Below are some entries. Copy each line in them that holds "blue".

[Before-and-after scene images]

******

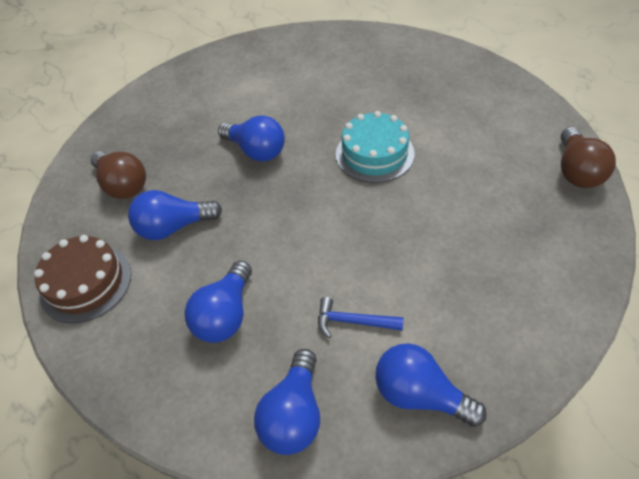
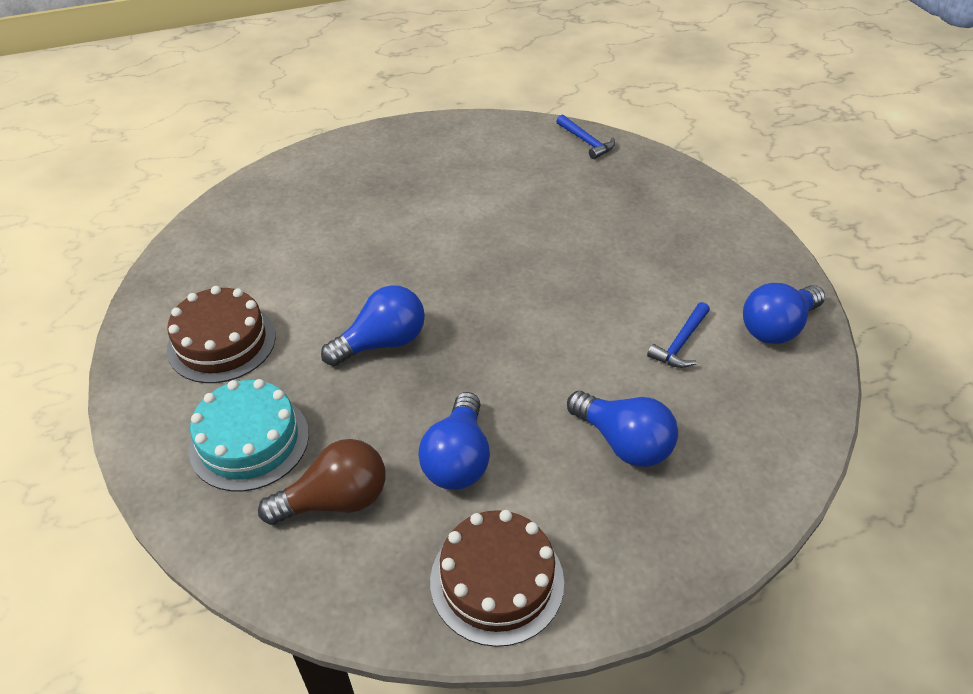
camera: 70 degrees left, 5 degrees down
blue light bulb [254,349,320,455] -> none
turquoise cake [336,111,415,183] -> turquoise cake moved to [189,379,309,491]
brown light bulb [561,127,616,188] -> blue hammer [556,115,615,159]
none -> brown cake [167,286,276,383]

******

**SOLUTION TO THE PROBLEM:**
blue light bulb [254,349,320,455] -> none
brown light bulb [561,127,616,188] -> blue hammer [556,115,615,159]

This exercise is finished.